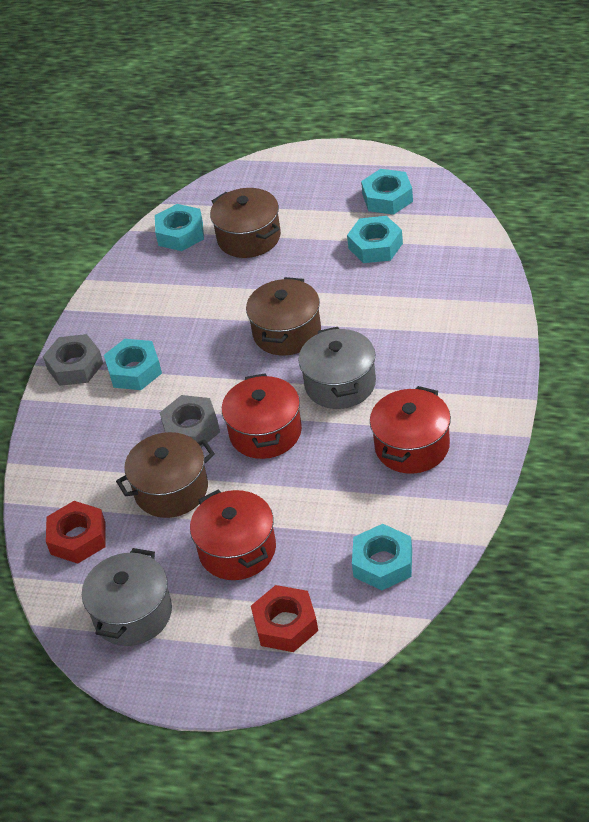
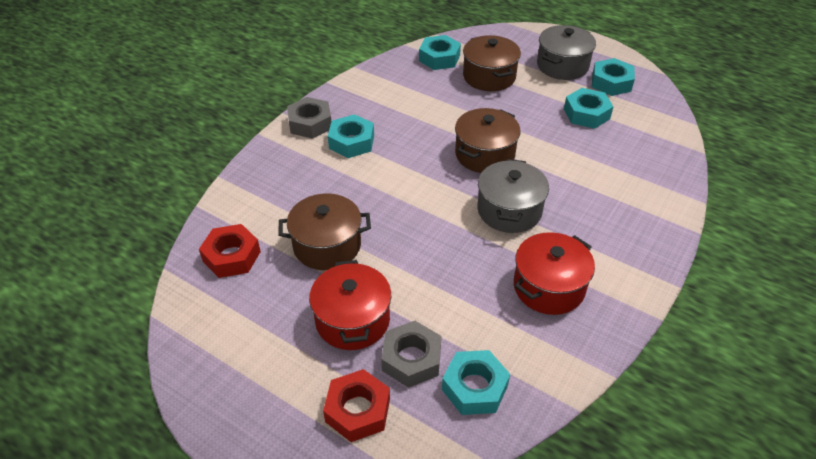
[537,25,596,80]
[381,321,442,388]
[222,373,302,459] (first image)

---

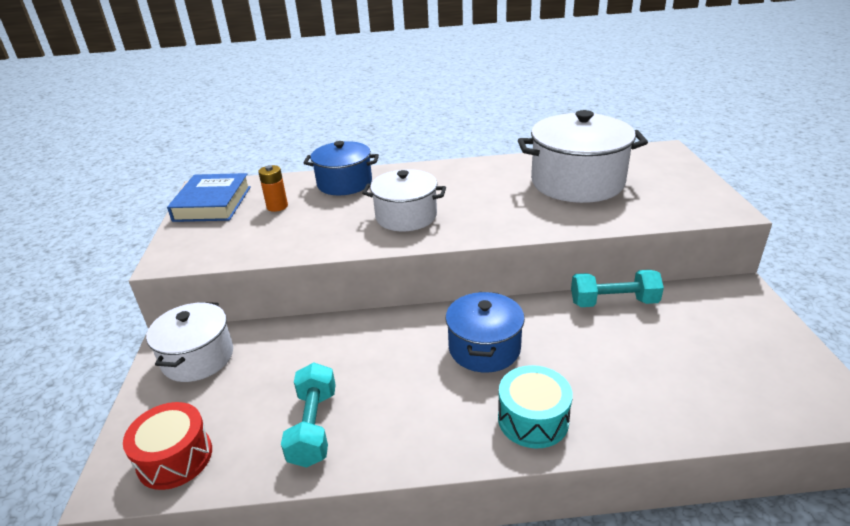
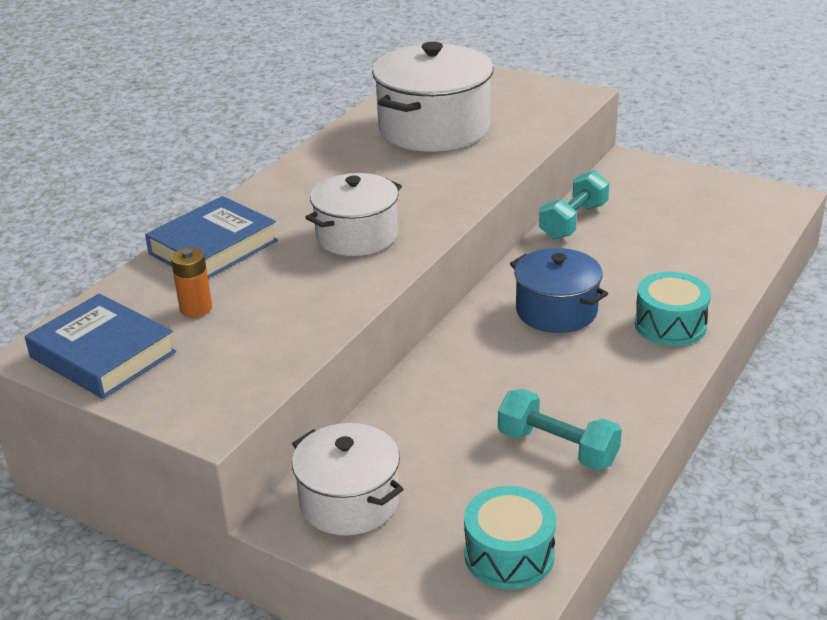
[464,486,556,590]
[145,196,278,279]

==

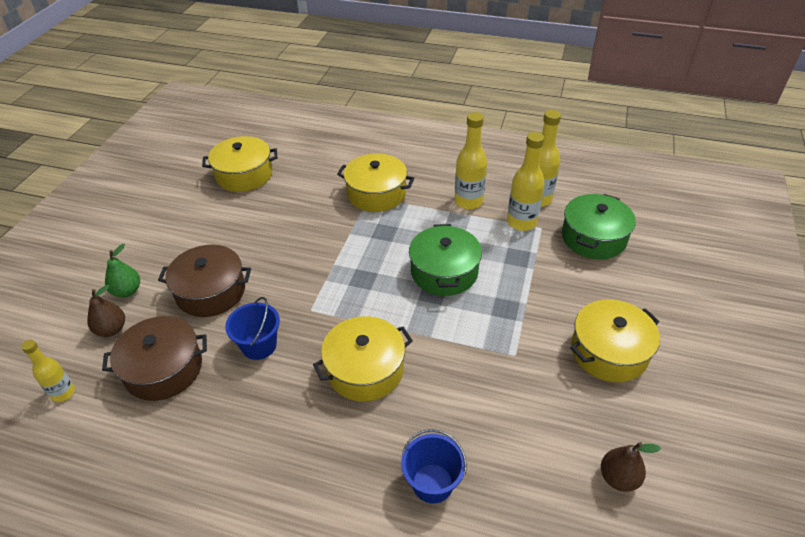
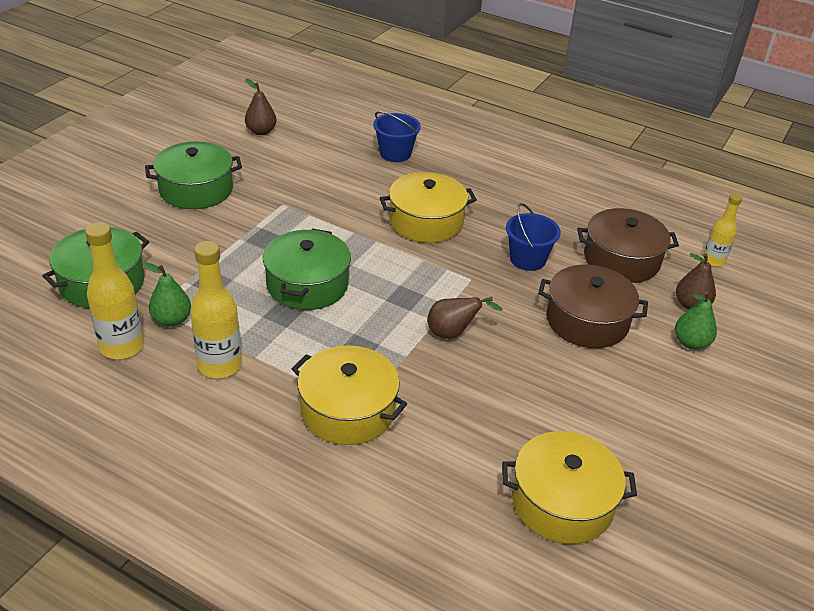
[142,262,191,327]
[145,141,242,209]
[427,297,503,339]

■ Description of the task ■
The range runs from the line with "[537,25,596,80]" up to and including the line with "[222,373,302,459] (first image)" in the listing above; please write out exactly those lines and nothing more.

■ Expected output ■
[537,25,596,80]
[381,321,442,388]
[222,373,302,459] (first image)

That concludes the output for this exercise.